• [Task requirements]
What you give back should be exactly the opening lines of the data, ending with the line that contains "none -> black brick C7:C8 level 1" and including it.

*** Exercise materials

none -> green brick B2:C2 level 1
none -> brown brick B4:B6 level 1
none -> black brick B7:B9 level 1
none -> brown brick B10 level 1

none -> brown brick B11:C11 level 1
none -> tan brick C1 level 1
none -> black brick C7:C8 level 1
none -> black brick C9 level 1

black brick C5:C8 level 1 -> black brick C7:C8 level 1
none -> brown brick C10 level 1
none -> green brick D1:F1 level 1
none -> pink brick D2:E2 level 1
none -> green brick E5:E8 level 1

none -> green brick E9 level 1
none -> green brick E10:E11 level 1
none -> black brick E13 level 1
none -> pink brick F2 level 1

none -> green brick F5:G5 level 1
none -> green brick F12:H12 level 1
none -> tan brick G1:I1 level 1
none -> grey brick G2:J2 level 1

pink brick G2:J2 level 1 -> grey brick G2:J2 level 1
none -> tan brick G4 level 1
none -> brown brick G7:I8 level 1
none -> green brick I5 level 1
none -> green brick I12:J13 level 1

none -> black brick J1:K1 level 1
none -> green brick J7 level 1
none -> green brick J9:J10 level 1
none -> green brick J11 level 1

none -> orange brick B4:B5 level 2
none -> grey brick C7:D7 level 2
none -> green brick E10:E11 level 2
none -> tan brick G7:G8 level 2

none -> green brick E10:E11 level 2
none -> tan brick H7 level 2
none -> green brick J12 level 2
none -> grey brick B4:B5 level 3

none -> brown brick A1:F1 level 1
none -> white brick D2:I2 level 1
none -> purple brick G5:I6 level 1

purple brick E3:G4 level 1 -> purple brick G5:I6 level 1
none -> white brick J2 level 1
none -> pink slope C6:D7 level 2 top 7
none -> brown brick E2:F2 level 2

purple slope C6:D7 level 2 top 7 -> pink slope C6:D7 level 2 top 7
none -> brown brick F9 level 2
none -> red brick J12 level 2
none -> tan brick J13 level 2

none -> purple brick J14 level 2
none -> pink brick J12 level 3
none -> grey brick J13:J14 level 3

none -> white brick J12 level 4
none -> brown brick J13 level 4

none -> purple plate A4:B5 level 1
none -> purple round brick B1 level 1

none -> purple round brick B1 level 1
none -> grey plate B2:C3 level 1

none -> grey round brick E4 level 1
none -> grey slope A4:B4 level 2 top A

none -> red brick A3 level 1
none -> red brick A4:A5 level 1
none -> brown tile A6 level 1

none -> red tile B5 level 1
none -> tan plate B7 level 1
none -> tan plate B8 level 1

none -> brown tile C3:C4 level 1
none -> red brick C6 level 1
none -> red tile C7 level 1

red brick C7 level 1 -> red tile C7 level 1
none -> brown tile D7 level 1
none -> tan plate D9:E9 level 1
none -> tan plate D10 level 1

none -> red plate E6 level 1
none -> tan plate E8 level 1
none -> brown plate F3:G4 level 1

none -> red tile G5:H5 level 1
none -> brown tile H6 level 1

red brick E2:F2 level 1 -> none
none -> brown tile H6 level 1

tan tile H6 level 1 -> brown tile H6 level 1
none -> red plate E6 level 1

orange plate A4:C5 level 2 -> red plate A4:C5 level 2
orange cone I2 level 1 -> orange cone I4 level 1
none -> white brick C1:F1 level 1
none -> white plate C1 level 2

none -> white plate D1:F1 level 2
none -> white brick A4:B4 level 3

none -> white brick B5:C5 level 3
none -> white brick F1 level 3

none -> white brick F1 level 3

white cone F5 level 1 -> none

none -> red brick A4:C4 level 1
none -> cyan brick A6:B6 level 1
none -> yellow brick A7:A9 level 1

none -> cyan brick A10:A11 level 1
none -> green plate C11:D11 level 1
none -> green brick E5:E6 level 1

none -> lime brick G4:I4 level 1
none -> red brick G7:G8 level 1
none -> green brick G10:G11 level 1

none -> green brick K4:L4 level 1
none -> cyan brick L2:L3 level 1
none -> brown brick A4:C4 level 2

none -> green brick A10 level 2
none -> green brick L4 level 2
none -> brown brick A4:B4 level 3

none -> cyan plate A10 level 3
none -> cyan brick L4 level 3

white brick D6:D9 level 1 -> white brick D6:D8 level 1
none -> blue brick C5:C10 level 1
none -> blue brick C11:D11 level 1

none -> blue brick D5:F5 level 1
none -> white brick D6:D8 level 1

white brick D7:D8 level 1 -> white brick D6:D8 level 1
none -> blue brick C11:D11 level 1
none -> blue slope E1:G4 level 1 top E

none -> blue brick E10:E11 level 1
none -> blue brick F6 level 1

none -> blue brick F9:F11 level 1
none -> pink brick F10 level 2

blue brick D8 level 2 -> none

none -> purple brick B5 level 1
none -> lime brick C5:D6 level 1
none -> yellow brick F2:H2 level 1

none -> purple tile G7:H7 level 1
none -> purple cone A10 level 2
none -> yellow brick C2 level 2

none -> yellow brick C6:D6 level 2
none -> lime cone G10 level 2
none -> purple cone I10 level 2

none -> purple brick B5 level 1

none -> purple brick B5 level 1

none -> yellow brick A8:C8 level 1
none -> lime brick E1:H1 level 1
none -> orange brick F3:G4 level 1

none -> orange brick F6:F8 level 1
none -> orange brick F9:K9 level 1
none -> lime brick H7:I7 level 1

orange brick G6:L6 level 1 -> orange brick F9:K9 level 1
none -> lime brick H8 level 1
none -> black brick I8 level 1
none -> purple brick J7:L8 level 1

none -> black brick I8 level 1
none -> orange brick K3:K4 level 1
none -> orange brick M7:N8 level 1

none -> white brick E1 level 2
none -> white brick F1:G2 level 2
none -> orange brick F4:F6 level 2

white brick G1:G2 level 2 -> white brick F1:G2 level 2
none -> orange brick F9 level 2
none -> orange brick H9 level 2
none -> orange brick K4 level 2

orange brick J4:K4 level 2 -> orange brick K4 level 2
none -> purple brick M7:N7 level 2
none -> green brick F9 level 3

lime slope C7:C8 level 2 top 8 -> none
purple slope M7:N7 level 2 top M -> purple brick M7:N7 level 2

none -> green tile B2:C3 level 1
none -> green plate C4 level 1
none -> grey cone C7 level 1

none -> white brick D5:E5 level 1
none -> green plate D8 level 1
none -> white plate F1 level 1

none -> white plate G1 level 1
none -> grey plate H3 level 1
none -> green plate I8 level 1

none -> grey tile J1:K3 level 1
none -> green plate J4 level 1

******

• [Reply]
none -> green brick B2:C2 level 1
none -> brown brick B4:B6 level 1
none -> black brick B7:B9 level 1
none -> brown brick B10 level 1

none -> brown brick B11:C11 level 1
none -> tan brick C1 level 1
none -> black brick C7:C8 level 1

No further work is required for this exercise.